Records to use section start

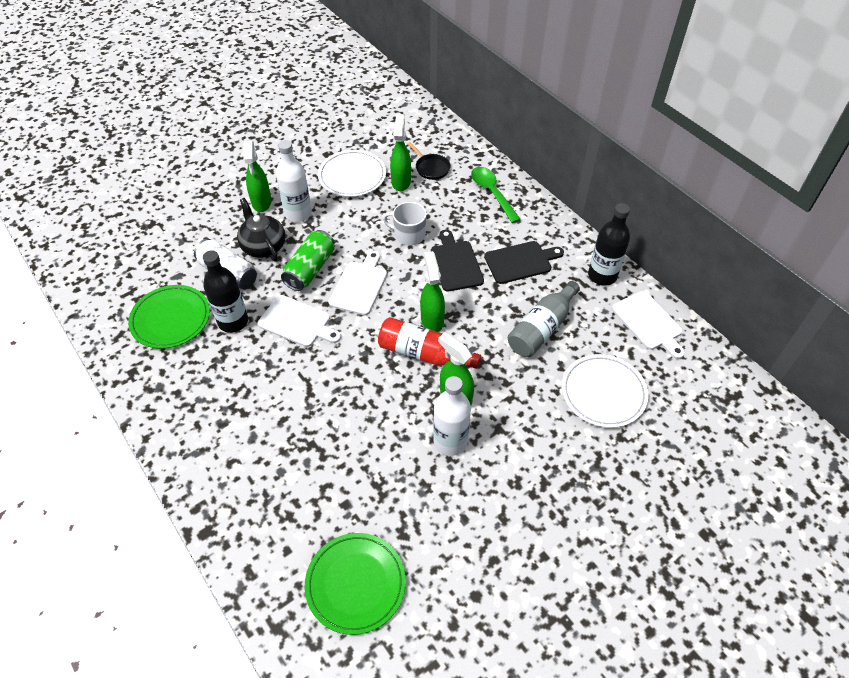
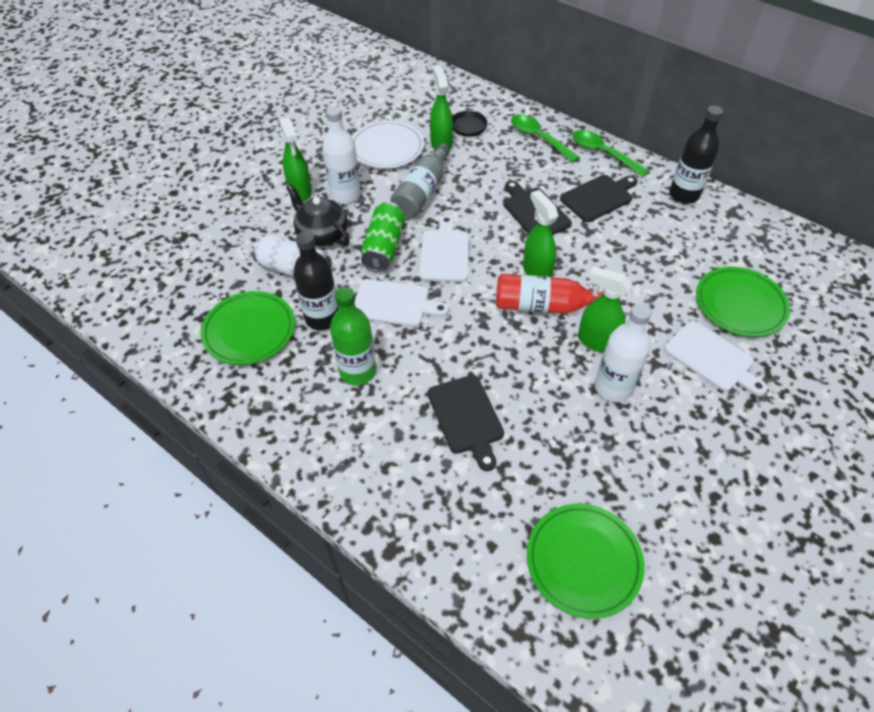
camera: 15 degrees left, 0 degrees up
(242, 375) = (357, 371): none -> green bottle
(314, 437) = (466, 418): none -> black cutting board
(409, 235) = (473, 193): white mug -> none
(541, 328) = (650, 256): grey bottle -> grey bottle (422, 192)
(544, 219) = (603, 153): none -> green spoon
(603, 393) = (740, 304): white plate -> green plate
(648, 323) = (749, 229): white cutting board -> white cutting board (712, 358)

Records to use section end

From the records above, pull out every line containing the word "cutting".

Result of the exercise:
(314, 437) = (466, 418): none -> black cutting board
(648, 323) = (749, 229): white cutting board -> white cutting board (712, 358)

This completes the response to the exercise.